Exercise directions
From top to bottom, write out the listing exactly and skip every picture.

***** Supplied information

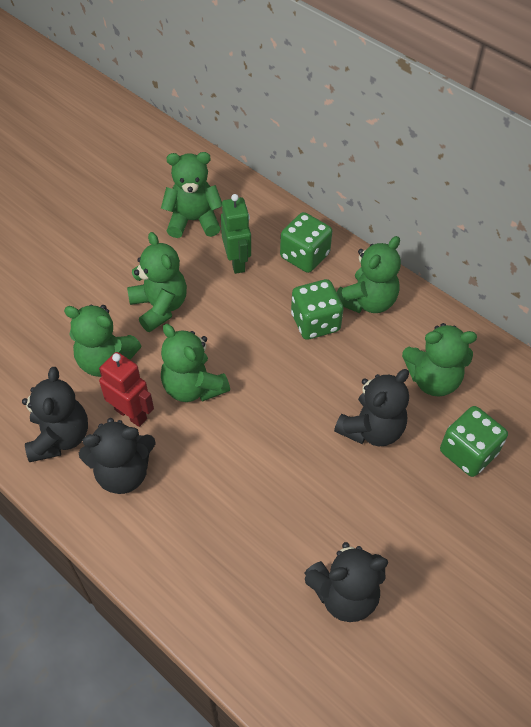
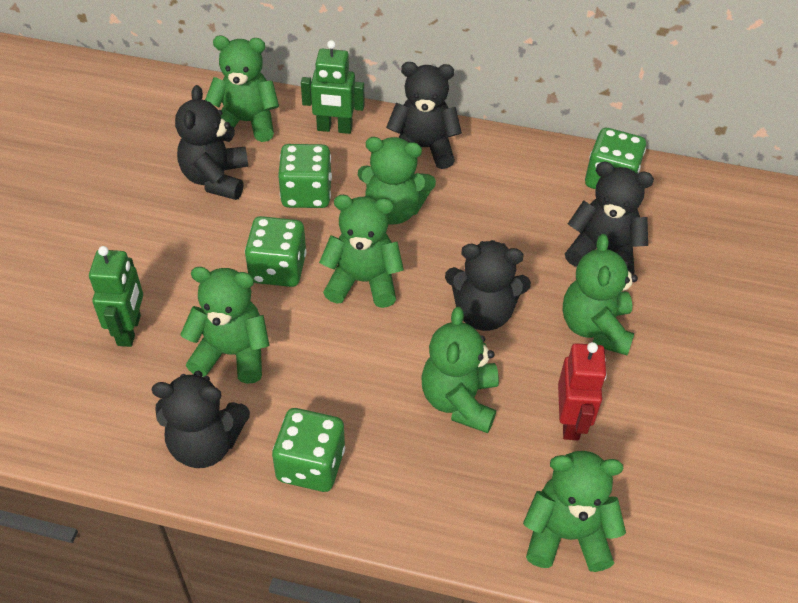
black teddy bear: 4 -> 5
green dice: 3 -> 4
green robot: 1 -> 2
green teddy bear: 6 -> 7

**********

Solution for this exercise
black teddy bear: 4 -> 5
green dice: 3 -> 4
green robot: 1 -> 2
green teddy bear: 6 -> 7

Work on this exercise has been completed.